* **Exercise requirements**
Check every line of the listing below for the word "green" and give the number of lines where it appears, with nothing added.

** Data for analysis follows **

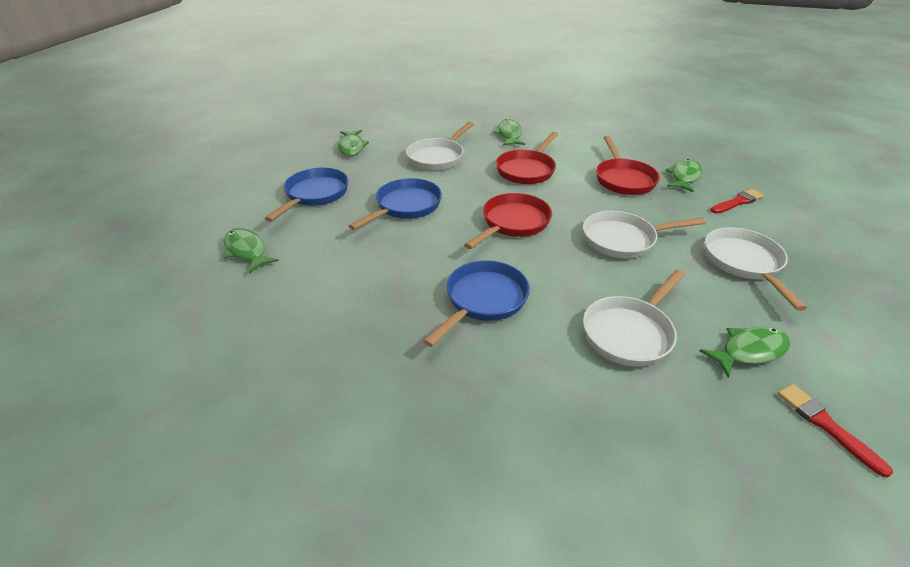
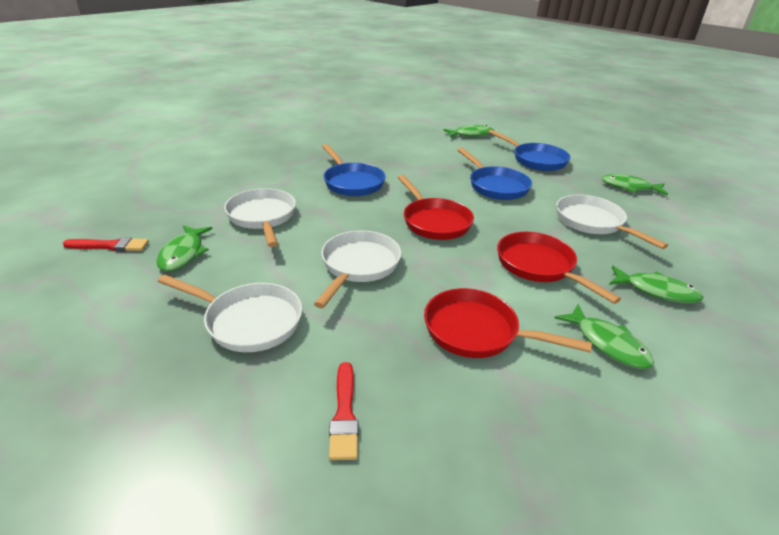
camera: 115 degrees right, 5 degrees down
(684, 177) = (450, 402): green fish -> green fish (607, 344)

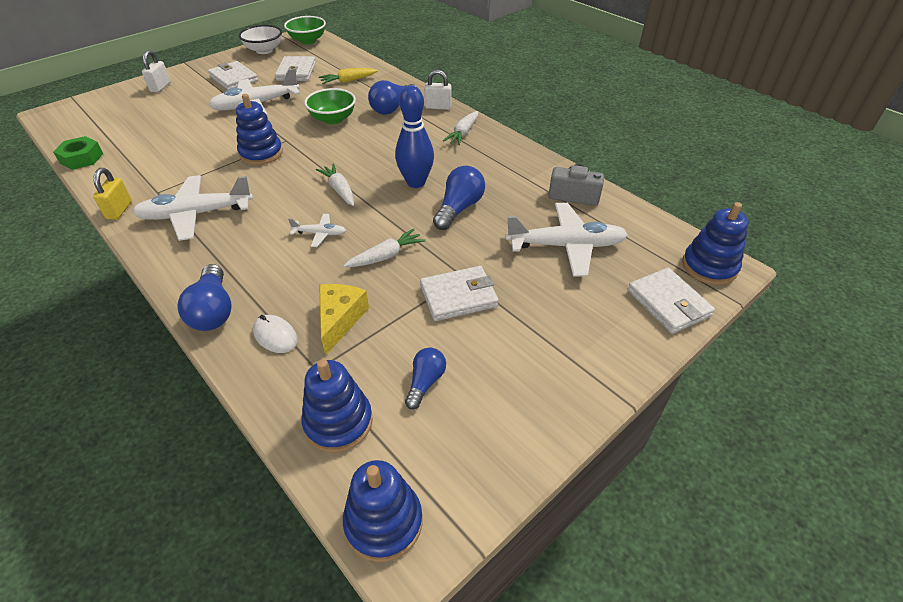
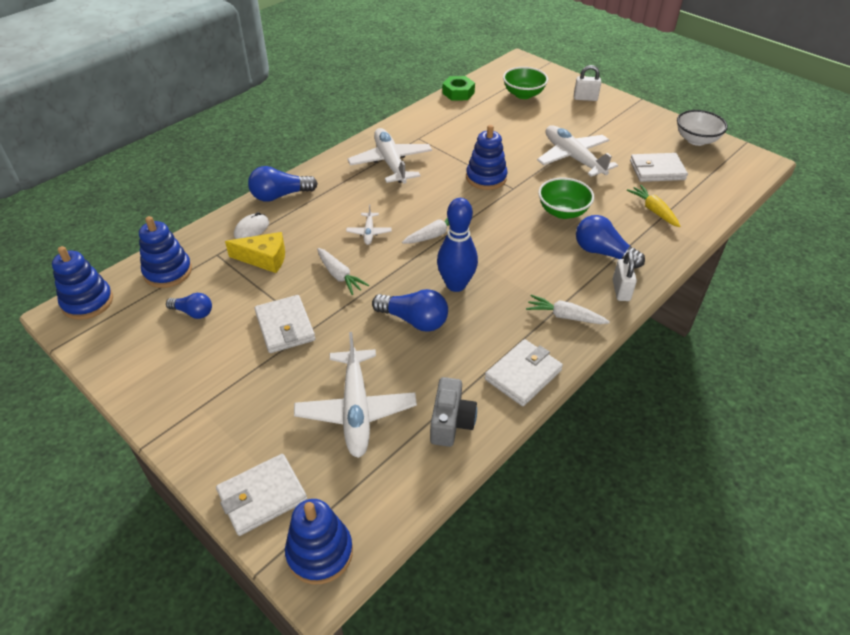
camera: 85 degrees right, 0 degrees up
(119, 210) = (393, 127): yellow padlock -> none
(233, 79) = (621, 134): white wallet -> white wallet (523, 375)
(308, 41) = (741, 165): green bowl -> green bowl (523, 94)

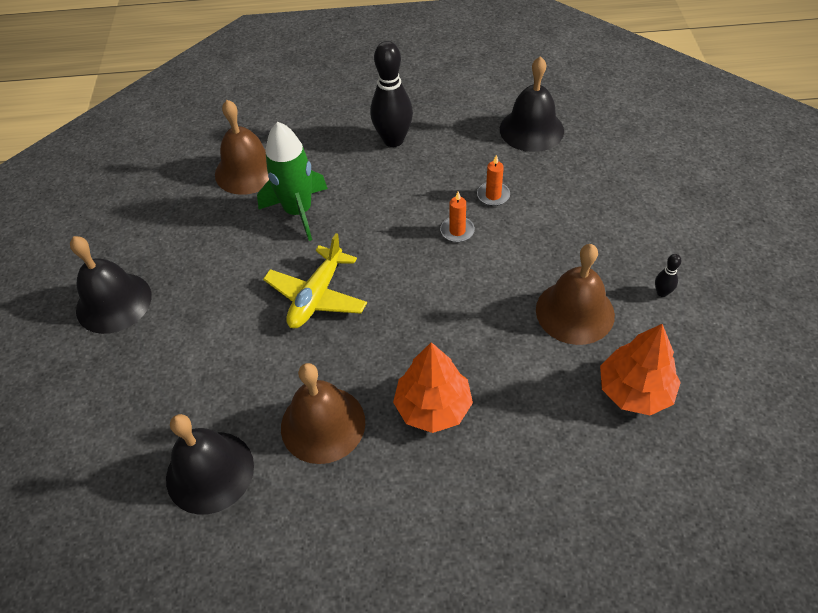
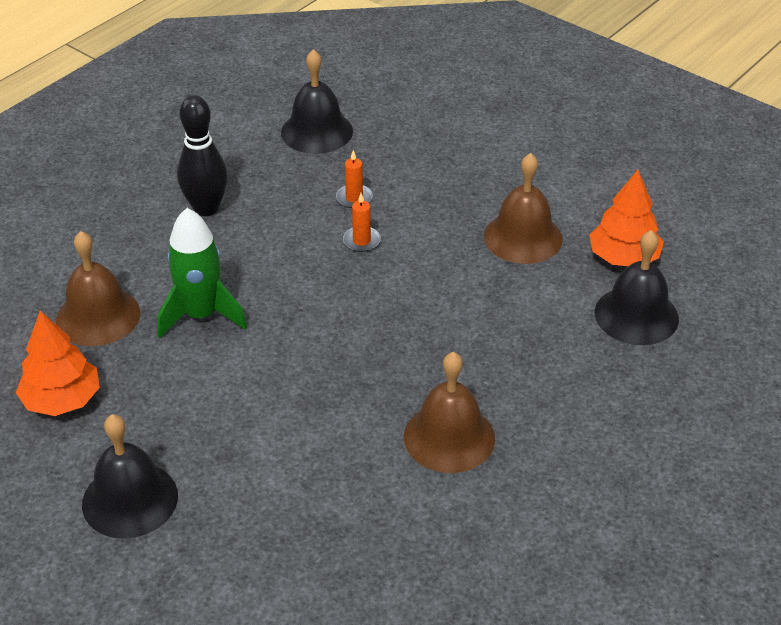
camera: 50 degrees left, 10 degrees down
(210, 471) = (410, 534): black bell -> black bell (636, 315)
(317, 296) = (314, 362): yellow plane -> none
(433, 406) = (511, 365): orange tree -> orange tree (62, 400)
(662, 293) = (562, 186): black bowling pin -> none

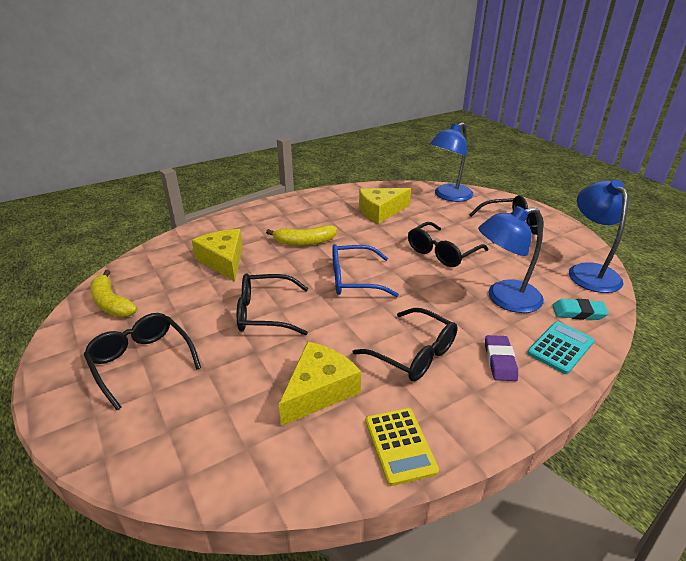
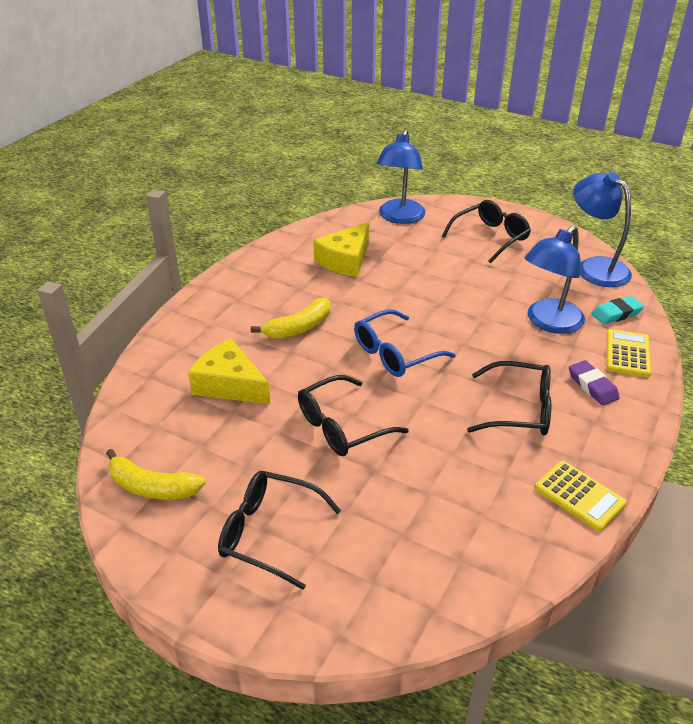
camera: 30 degrees left, 5 degrees up
(319, 390) = (471, 480): yellow cheese -> none
(442, 252) = (452, 291): black glasses -> none
(560, 347) = (627, 353): turquoise calculator -> yellow calculator

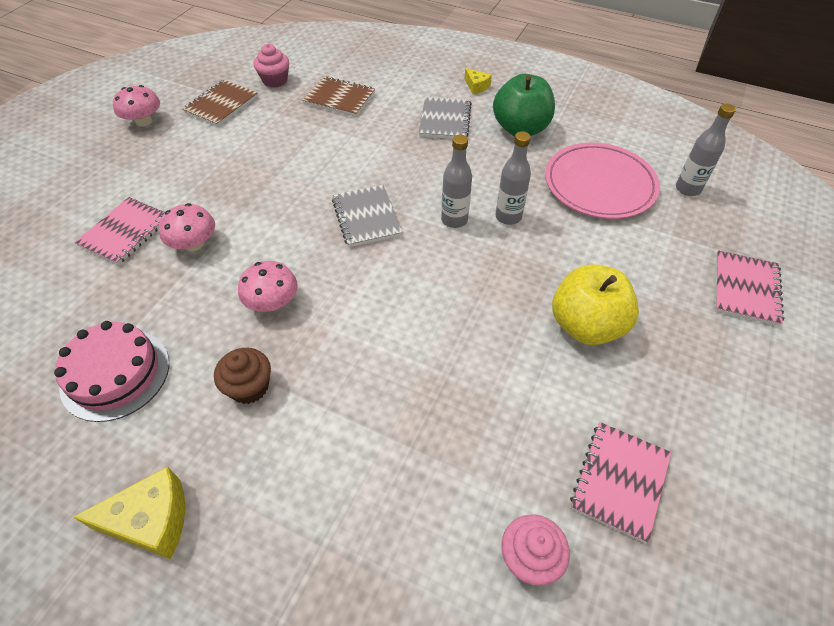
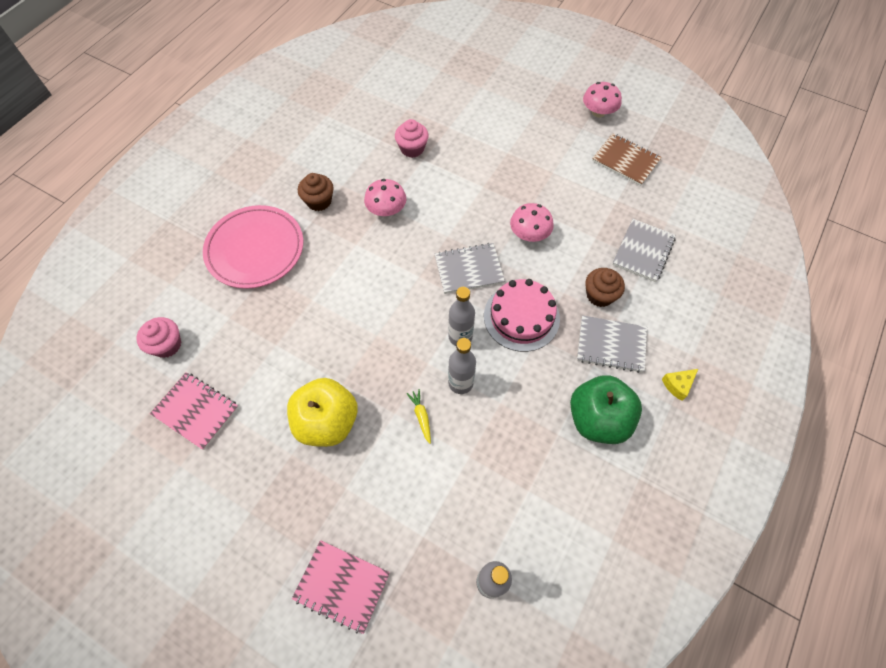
camera: 95 degrees right, 10 degrees up
(115, 374) = (343, 135): pink cake -> pink cake (521, 317)
(125, 232) = (465, 121): pink notebook -> none
(151, 521) = (245, 165): yellow cheese -> none
(194, 244) = (449, 160): pink mushroom -> pink mushroom (529, 234)
(275, 80) = (670, 198): pink cupcake -> pink cupcake (412, 148)
(339, 98) = (643, 251): brown notebook -> grey notebook
(392, 125) = (599, 295): none -> brown cupcake
(554, 244) = (421, 417): none -> yellow carrot
(599, 185) = (501, 482): pink plate -> pink plate (255, 249)

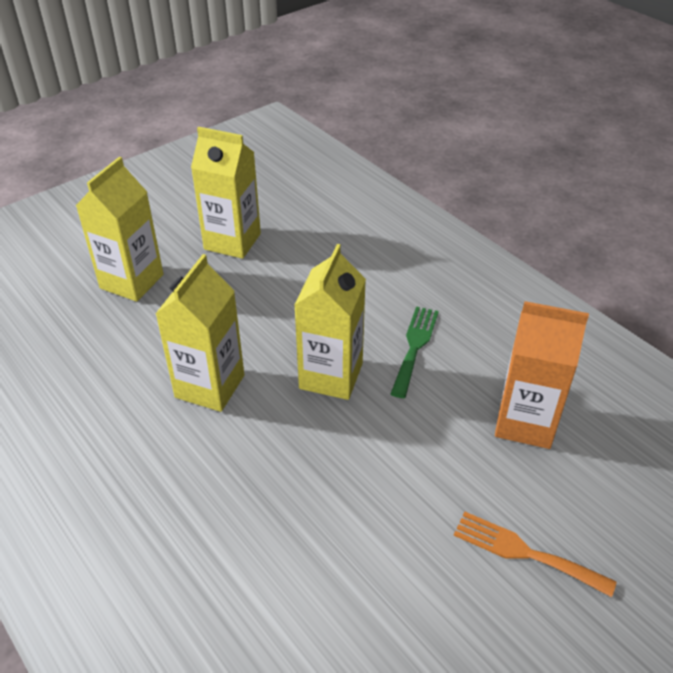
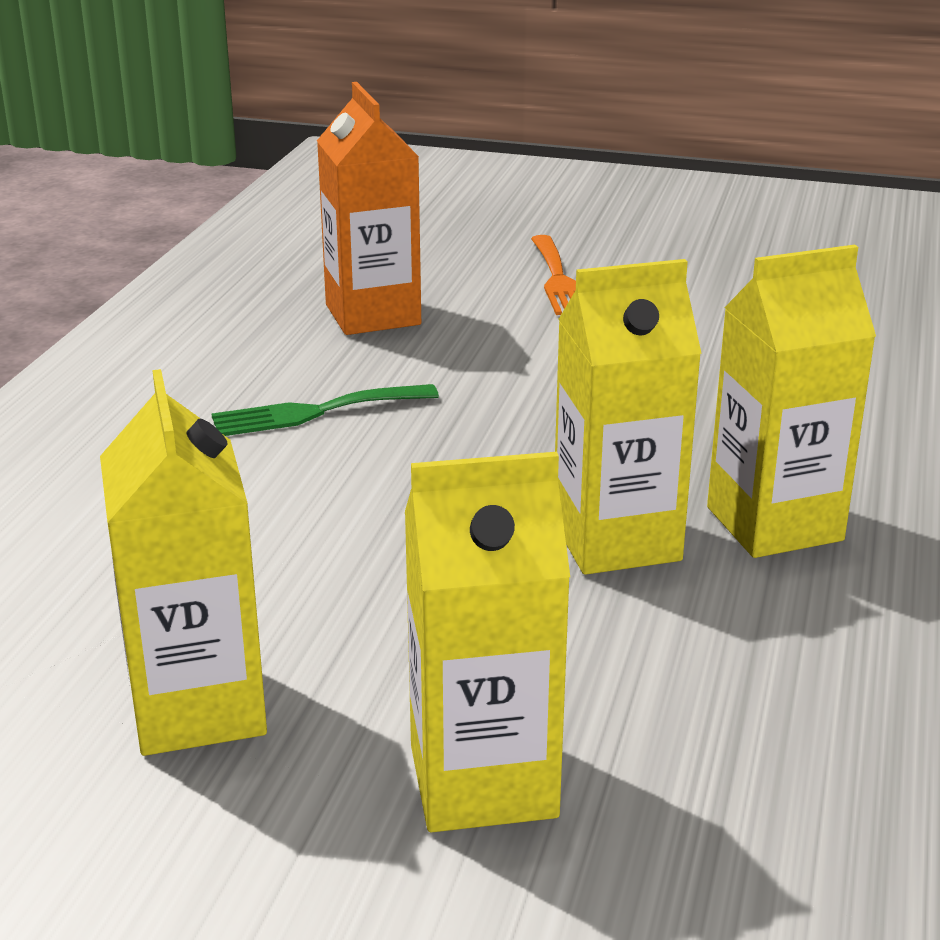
camera: 125 degrees left, 15 degrees down
(331, 376) = (458, 452): yellow carton -> yellow carton (774, 524)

** End of Data for analysis **

* **Result of this exercise**
2